** Opening DATA EXTRACT block **
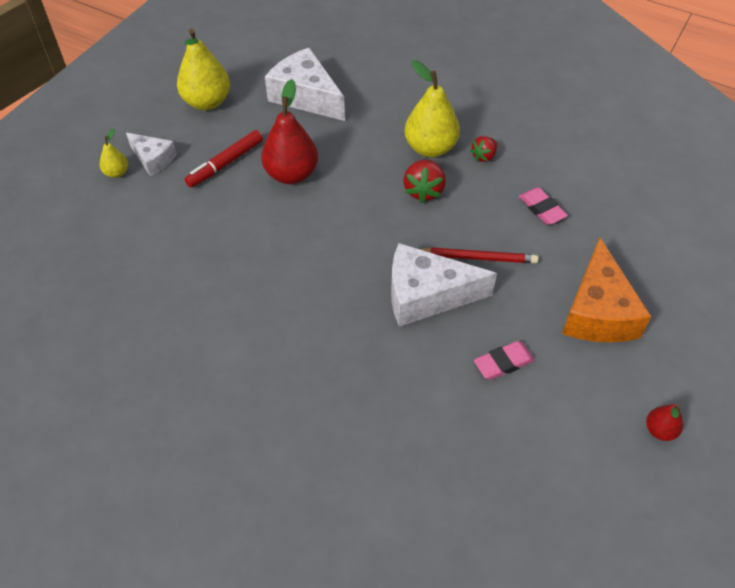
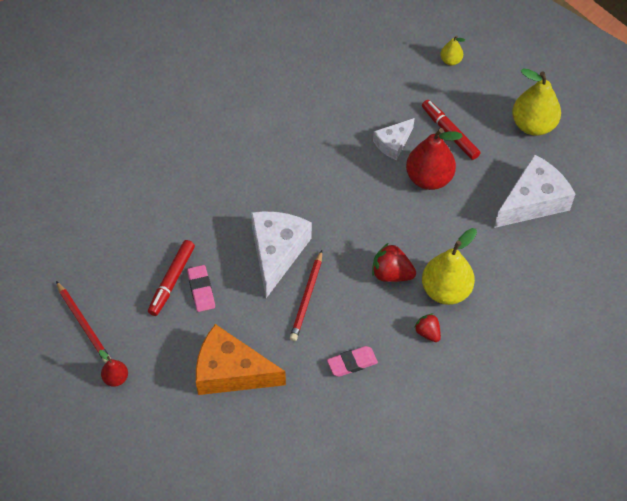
camera: 100 degrees right, 5 degrees up
(153, 159) = (463, 84): white cheese -> white cheese (393, 143)
(501, 398) = (172, 281): none -> red marker
(602, 491) = (83, 323): none -> red pencil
** Closing DATA EXTRACT block **
DIRECTIONS FOR THIS TASK |
Write out the whole listing exactly. Pictures stay out.

COMPLETED EXERCISE |
camera: 100 degrees right, 5 degrees up
(153, 159) = (463, 84): white cheese -> white cheese (393, 143)
(501, 398) = (172, 281): none -> red marker
(602, 491) = (83, 323): none -> red pencil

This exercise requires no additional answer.